* [Requirement]: Output all entries precisely and leave out the pictures.

Segment Open

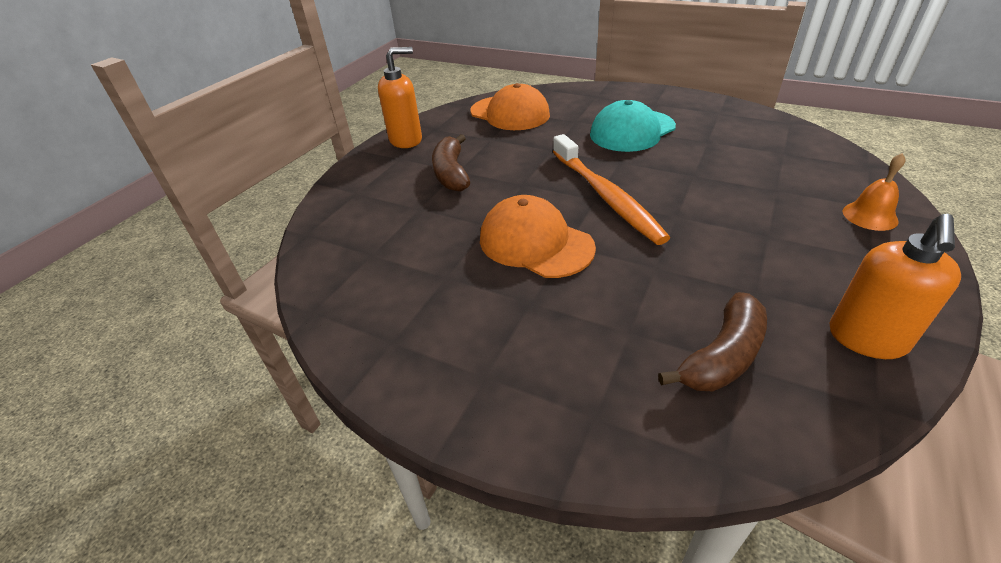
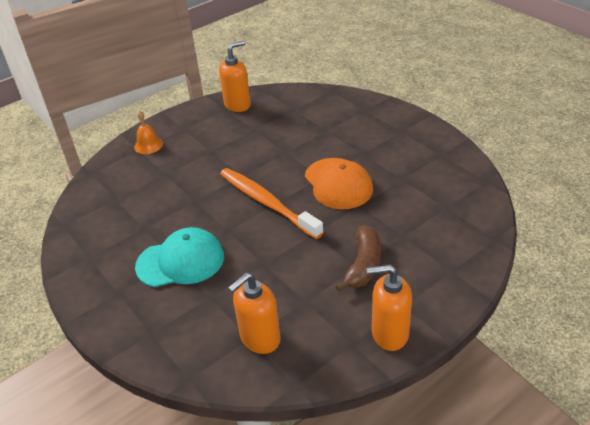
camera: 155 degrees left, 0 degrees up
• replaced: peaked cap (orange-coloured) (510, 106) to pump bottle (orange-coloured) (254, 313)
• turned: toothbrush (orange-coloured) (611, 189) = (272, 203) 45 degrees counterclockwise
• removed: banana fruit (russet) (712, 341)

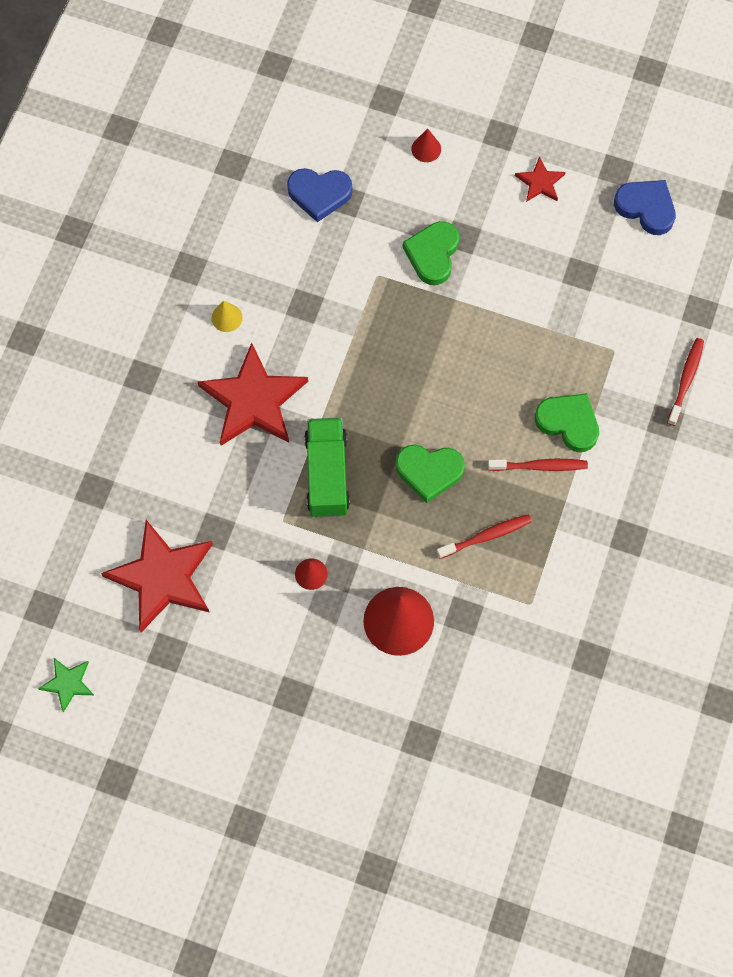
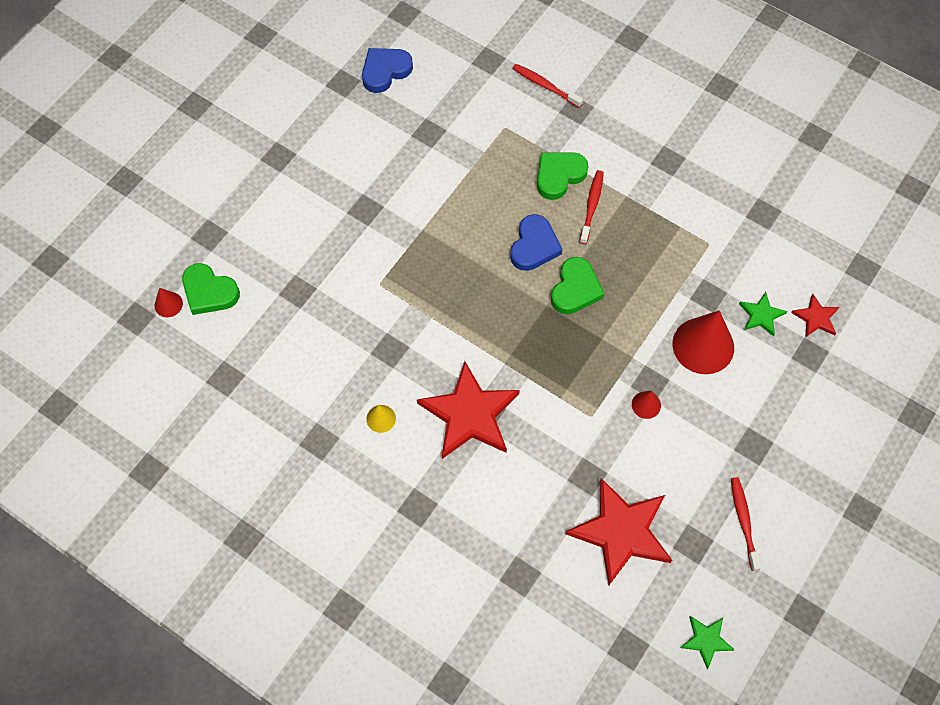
camera: 75 degrees left, 5 degrees down
• moved: cone shape (crimson) (426, 145) to (168, 302)
• moved: star (crimson) (540, 179) to (815, 316)
• moved: heart shape (cobalt) (319, 195) to (536, 242)
• moved: heart shape (leaf-green) (430, 253) to (211, 289)
• removed: lorry (leaf-green) (327, 468)
• moved: toothbrush (crimson) (484, 536) to (746, 524)
• added: star (leaf-green) (763, 314)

Segment Closed

* [Answer area]:
camera: 155 degrees left, 0 degrees up
• replaced: peaked cap (orange-coloured) (510, 106) to pump bottle (orange-coloured) (254, 313)
• turned: toothbrush (orange-coloured) (611, 189) = (272, 203) 45 degrees counterclockwise
• removed: banana fruit (russet) (712, 341)

camera: 75 degrees left, 5 degrees down
• moved: cone shape (crimson) (426, 145) to (168, 302)
• moved: star (crimson) (540, 179) to (815, 316)
• moved: heart shape (cobalt) (319, 195) to (536, 242)
• moved: heart shape (leaf-green) (430, 253) to (211, 289)
• removed: lorry (leaf-green) (327, 468)
• moved: toothbrush (crimson) (484, 536) to (746, 524)
• added: star (leaf-green) (763, 314)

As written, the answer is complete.